→ **What to produce**
Set down, without alteration, the lines from the one that contains "(260, 312) = (204, 201): purple" through the final line of the material below.

→ **Given records**
--- START ---

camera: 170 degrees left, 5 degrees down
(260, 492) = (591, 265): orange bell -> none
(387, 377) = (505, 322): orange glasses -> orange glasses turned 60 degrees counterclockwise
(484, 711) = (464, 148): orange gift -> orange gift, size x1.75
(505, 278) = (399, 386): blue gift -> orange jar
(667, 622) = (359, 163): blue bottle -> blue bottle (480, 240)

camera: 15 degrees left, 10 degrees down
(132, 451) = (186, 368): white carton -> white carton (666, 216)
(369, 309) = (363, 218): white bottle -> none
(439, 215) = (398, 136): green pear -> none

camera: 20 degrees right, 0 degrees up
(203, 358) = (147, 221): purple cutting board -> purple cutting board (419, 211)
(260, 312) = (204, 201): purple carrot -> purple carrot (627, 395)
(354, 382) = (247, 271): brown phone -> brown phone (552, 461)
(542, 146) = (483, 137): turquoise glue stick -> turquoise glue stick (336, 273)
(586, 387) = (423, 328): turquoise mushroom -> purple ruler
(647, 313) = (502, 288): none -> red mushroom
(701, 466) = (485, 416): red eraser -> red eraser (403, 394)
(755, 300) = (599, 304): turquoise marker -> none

--- END ---

→ **Exercise result**
(260, 312) = (204, 201): purple carrot -> purple carrot (627, 395)
(354, 382) = (247, 271): brown phone -> brown phone (552, 461)
(542, 146) = (483, 137): turquoise glue stick -> turquoise glue stick (336, 273)
(586, 387) = (423, 328): turquoise mushroom -> purple ruler
(647, 313) = (502, 288): none -> red mushroom
(701, 466) = (485, 416): red eraser -> red eraser (403, 394)
(755, 300) = (599, 304): turquoise marker -> none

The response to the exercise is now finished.